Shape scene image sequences

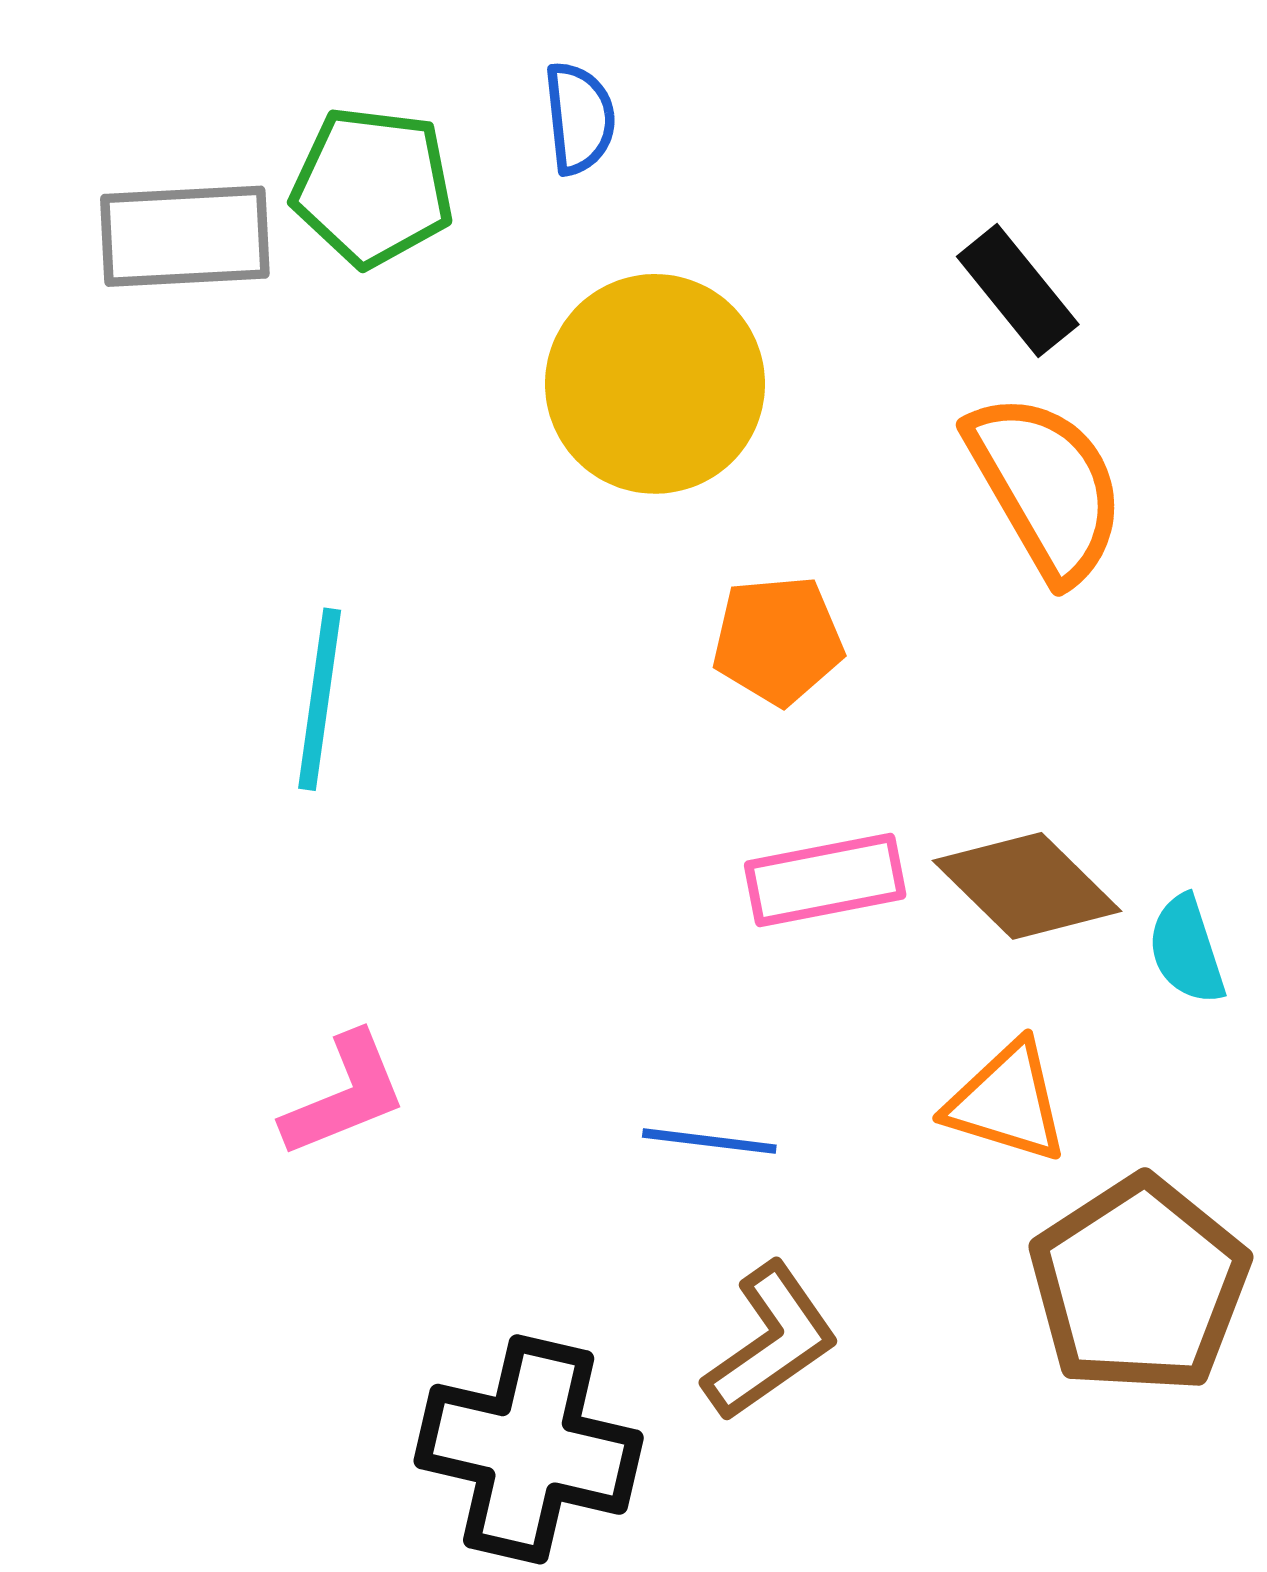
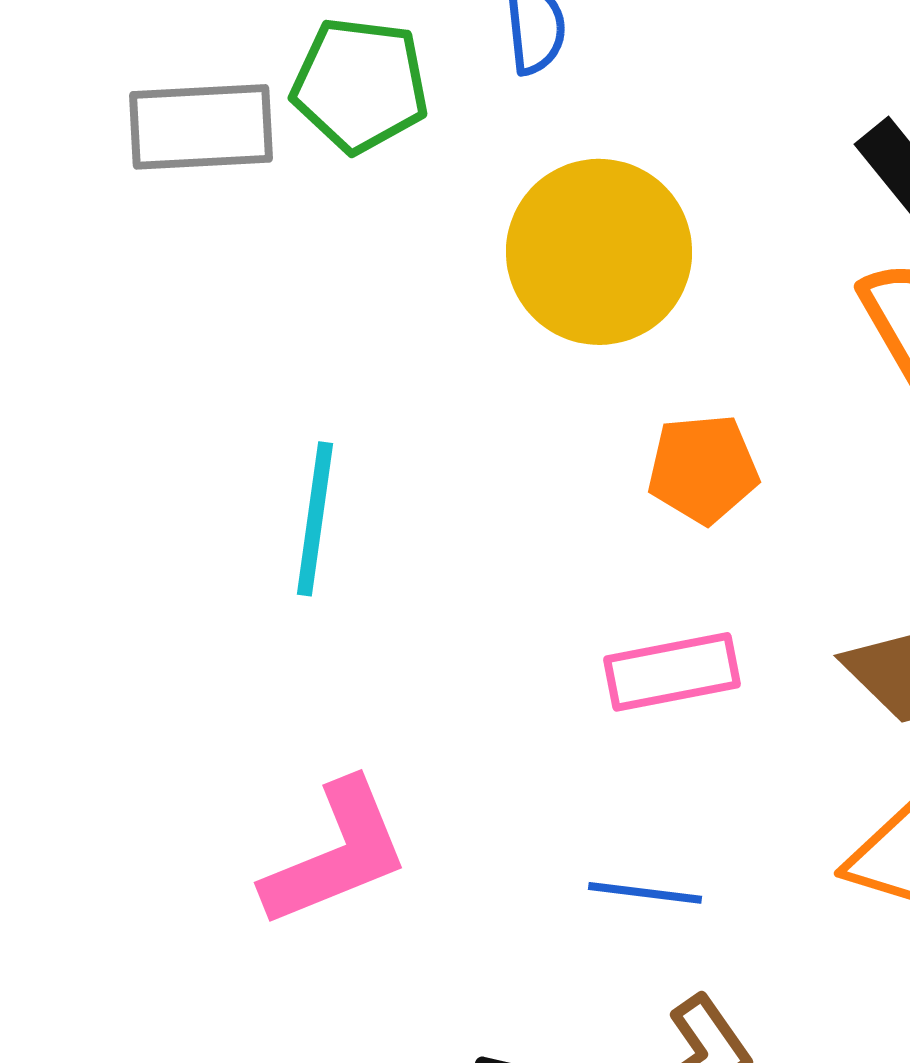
pink rectangle: (825, 880) -> (672, 672), moved
pink L-shape: (344, 1095) -> (336, 854), size x1.4

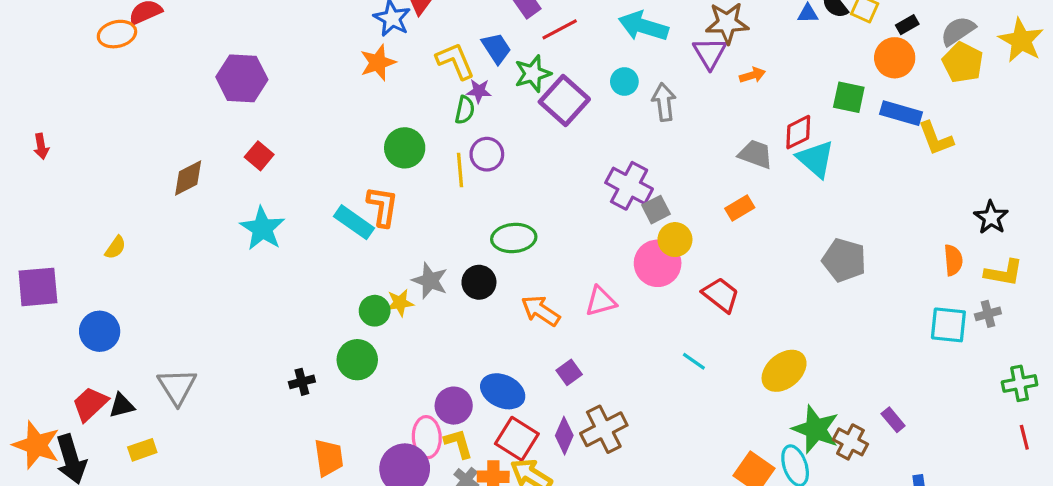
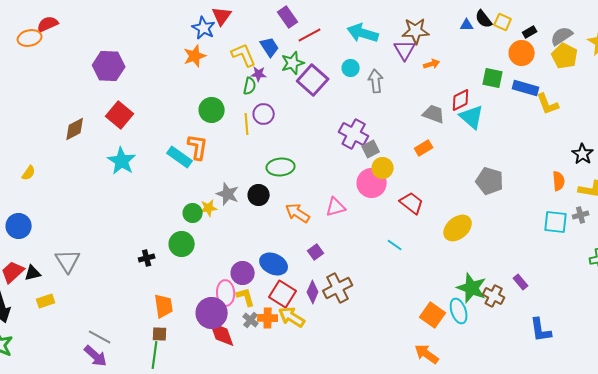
red square: (259, 156) -> (120, 115), size x1.5
yellow ellipse: (784, 371) -> (458, 228), moved

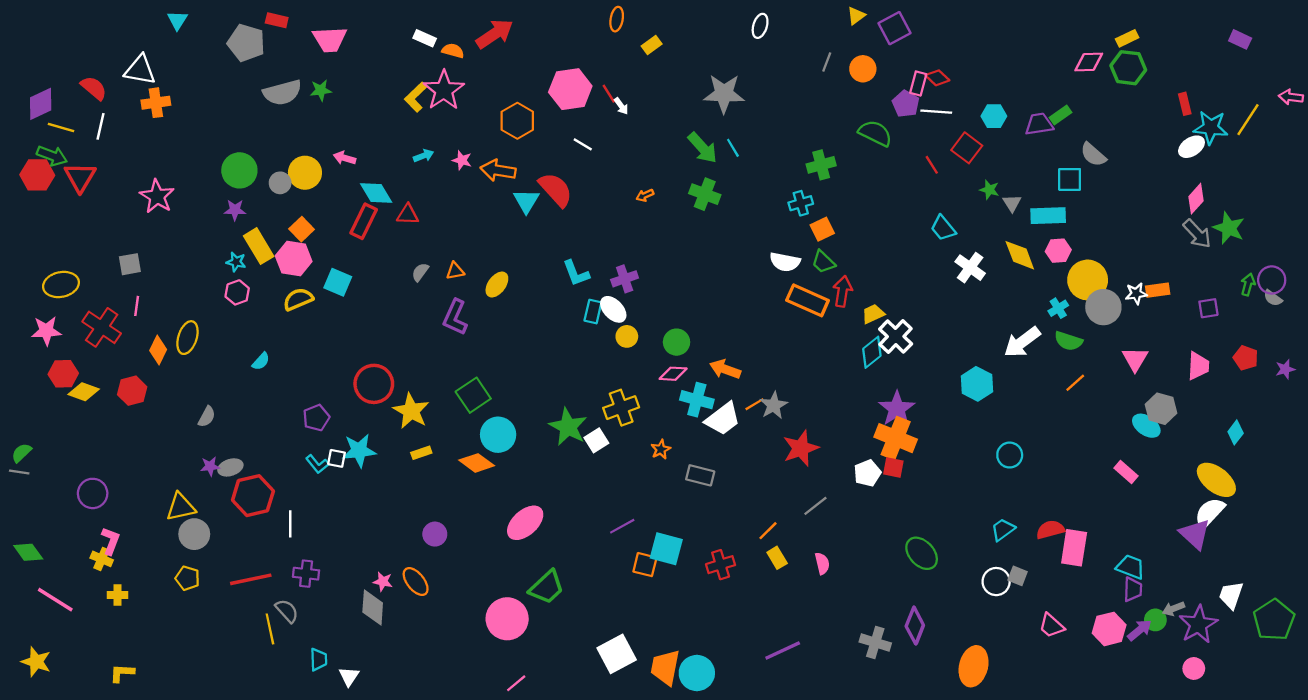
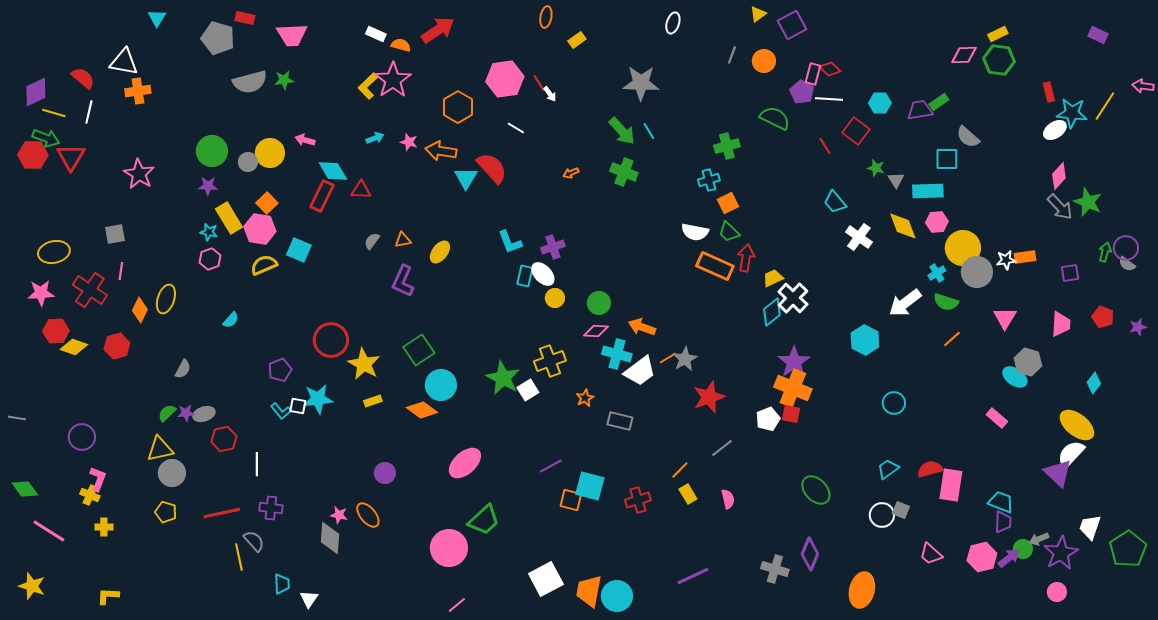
green semicircle: (21, 453) -> (167, 413), moved
red hexagon: (253, 496) -> (224, 439), size x0.7

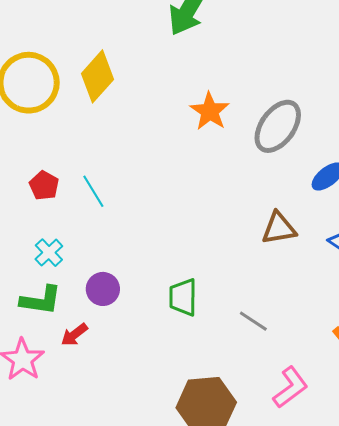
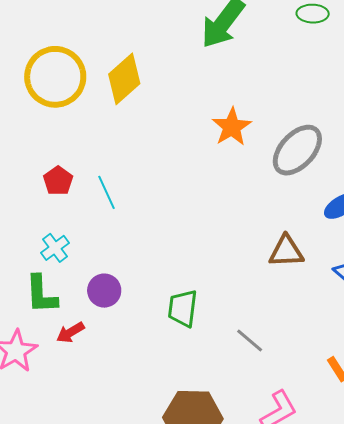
green L-shape: (41, 300) -> (41, 294), turned 72

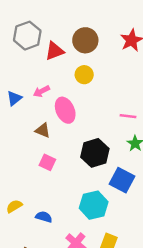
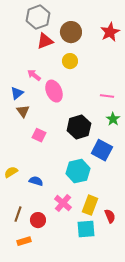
gray hexagon: (27, 36) -> (38, 17), moved
pink arrow: (41, 91) -> (34, 75), turned 64
blue triangle: (14, 98) -> (17, 93), moved
brown triangle: (43, 130) -> (23, 111), moved, turned 32

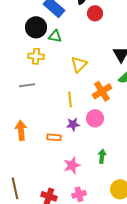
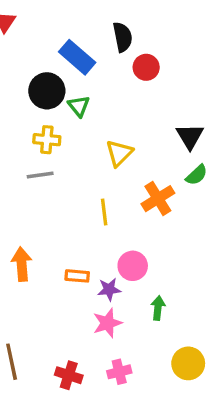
green triangle: (55, 36) -> (79, 106), turned 40
gray line: (27, 85) -> (40, 175), moved
pink circle: (95, 118) -> (133, 266), moved
purple star: (73, 124) -> (109, 289), moved

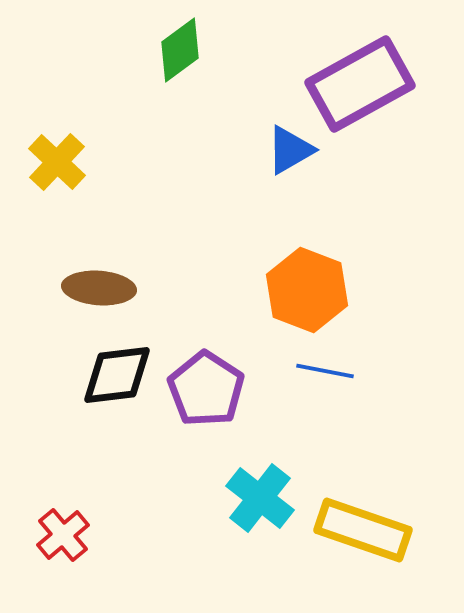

**WHAT IS BEING ASKED:** Would you show every line in the data above that contains the string "turned"?

**COMPLETED EXERCISE:**
green L-shape: (41, 300) -> (41, 294), turned 72
pink arrow: (41, 91) -> (34, 75), turned 64
brown triangle: (43, 130) -> (23, 111), moved, turned 32
green triangle: (55, 36) -> (79, 106), turned 40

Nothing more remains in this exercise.